## TASK STATEMENT
Look through the records below for the line with "R12: 15k (+3V3, U1/ADC) -> 10k (+3V3, U1/ADC)". Return that line and each one after it up to and including the line with "P202 pin 2: VRAW -> COM", exactly.

Data items:
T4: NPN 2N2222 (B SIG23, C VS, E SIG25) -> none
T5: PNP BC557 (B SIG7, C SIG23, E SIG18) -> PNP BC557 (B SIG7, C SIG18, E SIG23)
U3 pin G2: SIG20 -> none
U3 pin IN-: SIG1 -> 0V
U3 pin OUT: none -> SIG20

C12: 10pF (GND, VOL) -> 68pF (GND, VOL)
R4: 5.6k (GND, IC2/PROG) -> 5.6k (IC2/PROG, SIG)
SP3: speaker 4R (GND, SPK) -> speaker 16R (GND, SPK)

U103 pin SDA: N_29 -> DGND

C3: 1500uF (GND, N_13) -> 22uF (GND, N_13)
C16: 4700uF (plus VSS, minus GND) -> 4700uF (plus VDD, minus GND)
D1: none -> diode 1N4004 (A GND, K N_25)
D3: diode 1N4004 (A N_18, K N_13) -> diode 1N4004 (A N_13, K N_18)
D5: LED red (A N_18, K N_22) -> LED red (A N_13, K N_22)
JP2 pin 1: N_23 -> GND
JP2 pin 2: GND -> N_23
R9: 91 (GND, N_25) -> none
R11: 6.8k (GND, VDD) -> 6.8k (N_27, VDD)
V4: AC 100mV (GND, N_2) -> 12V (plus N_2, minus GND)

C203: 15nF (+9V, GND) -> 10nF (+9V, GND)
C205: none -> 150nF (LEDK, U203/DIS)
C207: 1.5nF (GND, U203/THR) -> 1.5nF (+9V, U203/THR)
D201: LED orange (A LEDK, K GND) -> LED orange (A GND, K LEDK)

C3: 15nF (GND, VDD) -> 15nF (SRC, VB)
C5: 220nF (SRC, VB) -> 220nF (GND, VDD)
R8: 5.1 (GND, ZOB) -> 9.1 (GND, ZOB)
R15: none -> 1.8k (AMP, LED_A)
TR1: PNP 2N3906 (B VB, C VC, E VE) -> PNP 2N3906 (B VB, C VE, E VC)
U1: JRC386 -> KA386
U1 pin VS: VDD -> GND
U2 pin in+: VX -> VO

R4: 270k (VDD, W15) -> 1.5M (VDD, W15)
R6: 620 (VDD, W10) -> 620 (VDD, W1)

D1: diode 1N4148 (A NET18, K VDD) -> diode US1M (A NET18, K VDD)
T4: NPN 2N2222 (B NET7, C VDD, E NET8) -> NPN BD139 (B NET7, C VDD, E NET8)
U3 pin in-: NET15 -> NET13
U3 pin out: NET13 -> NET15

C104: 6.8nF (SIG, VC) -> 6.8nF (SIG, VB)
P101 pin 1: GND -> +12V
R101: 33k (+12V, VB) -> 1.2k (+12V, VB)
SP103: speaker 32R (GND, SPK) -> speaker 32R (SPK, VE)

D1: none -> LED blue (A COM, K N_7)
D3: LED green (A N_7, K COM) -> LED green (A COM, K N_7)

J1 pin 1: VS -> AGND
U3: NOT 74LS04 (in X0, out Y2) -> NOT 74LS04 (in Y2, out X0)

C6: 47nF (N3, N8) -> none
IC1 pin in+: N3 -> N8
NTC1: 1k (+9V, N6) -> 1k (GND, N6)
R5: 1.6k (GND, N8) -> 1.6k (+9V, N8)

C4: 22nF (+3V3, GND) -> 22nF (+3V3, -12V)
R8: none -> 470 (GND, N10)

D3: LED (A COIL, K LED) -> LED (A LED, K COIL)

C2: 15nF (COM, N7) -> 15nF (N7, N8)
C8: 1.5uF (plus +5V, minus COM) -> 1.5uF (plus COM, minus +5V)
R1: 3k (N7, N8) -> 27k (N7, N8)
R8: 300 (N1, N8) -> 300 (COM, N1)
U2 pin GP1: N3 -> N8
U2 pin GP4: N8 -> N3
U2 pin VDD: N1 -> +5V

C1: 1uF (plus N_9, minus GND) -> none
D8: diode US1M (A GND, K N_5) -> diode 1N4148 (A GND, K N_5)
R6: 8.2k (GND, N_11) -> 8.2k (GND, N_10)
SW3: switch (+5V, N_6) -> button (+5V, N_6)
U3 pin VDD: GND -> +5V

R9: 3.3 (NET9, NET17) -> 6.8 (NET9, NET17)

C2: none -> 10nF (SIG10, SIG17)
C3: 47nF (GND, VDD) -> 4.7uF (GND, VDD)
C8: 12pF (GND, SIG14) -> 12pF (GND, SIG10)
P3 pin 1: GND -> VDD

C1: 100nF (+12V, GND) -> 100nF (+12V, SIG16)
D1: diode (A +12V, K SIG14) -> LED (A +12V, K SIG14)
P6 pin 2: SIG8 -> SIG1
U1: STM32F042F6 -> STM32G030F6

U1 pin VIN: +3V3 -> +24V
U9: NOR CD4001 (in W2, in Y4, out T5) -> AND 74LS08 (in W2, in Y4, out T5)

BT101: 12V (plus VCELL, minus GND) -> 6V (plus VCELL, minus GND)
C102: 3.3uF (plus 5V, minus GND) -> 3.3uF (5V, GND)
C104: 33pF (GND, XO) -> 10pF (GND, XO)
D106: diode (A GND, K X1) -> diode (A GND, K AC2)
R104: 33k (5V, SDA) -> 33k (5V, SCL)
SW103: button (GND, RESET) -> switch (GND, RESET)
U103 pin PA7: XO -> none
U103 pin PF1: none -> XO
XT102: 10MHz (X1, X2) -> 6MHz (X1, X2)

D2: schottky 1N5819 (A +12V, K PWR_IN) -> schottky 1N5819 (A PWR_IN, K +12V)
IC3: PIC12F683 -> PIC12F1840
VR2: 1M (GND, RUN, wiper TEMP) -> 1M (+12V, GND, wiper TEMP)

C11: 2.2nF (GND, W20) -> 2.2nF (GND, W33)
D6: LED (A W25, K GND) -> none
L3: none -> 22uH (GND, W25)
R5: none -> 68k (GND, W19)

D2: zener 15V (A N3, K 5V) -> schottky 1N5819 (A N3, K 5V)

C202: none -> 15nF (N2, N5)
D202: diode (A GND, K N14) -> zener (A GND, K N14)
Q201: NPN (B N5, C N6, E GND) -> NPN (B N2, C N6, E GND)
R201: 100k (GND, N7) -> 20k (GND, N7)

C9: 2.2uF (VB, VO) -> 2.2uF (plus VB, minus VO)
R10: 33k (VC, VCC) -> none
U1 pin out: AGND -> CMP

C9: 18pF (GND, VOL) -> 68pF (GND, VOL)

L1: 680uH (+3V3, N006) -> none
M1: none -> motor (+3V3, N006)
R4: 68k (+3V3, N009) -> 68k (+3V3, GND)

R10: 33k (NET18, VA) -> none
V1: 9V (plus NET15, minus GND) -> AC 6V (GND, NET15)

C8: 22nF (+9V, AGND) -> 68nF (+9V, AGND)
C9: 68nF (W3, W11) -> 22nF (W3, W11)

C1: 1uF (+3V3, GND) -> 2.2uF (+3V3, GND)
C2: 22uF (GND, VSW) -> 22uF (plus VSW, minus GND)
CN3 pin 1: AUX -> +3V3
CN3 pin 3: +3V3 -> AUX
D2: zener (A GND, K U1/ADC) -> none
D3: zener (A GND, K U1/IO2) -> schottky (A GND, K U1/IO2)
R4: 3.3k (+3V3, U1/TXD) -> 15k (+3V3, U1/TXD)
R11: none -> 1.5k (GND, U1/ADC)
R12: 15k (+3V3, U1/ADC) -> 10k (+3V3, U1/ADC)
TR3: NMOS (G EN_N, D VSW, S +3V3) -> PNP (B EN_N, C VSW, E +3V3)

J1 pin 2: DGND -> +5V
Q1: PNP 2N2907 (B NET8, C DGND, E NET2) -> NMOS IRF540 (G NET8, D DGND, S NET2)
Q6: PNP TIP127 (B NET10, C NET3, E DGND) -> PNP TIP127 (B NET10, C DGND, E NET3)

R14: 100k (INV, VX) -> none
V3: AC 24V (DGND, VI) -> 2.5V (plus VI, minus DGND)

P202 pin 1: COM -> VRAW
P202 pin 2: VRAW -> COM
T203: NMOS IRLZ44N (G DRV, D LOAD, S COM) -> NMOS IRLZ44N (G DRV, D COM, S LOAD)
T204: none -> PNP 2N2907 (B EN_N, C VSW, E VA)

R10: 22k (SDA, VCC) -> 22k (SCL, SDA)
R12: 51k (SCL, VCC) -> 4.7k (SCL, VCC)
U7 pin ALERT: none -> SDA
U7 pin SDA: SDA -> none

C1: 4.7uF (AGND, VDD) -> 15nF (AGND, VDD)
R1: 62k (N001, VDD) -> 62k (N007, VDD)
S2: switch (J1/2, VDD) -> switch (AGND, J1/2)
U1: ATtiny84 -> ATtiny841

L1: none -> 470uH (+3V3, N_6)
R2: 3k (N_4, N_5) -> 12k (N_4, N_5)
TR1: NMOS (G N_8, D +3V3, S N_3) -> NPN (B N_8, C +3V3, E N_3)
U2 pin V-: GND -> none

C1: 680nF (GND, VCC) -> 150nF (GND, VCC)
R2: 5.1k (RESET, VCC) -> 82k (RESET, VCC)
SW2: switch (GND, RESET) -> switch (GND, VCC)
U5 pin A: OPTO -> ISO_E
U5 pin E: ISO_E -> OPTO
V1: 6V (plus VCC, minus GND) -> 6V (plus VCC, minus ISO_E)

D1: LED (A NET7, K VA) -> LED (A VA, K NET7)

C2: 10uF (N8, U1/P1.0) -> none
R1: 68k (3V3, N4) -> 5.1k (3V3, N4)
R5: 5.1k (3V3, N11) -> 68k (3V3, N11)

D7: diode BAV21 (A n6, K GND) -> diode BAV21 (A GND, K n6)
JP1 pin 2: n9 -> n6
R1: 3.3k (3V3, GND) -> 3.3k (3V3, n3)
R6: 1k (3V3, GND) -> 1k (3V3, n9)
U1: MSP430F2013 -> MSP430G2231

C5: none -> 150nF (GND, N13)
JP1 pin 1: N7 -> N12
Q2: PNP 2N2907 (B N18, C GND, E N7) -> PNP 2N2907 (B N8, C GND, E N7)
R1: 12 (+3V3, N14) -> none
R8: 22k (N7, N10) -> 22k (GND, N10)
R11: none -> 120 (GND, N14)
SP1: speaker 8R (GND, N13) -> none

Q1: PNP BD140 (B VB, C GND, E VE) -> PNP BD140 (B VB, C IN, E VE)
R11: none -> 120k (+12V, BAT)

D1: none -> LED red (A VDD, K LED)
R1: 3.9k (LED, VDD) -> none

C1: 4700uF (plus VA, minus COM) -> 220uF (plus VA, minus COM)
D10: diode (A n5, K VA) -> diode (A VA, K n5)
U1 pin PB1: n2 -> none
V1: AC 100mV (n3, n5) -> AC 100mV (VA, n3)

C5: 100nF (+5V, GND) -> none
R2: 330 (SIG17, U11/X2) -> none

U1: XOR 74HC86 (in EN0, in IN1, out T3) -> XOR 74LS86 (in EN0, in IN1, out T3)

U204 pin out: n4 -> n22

## RESULT
R12: 15k (+3V3, U1/ADC) -> 10k (+3V3, U1/ADC)
TR3: NMOS (G EN_N, D VSW, S +3V3) -> PNP (B EN_N, C VSW, E +3V3)

J1 pin 2: DGND -> +5V
Q1: PNP 2N2907 (B NET8, C DGND, E NET2) -> NMOS IRF540 (G NET8, D DGND, S NET2)
Q6: PNP TIP127 (B NET10, C NET3, E DGND) -> PNP TIP127 (B NET10, C DGND, E NET3)

R14: 100k (INV, VX) -> none
V3: AC 24V (DGND, VI) -> 2.5V (plus VI, minus DGND)

P202 pin 1: COM -> VRAW
P202 pin 2: VRAW -> COM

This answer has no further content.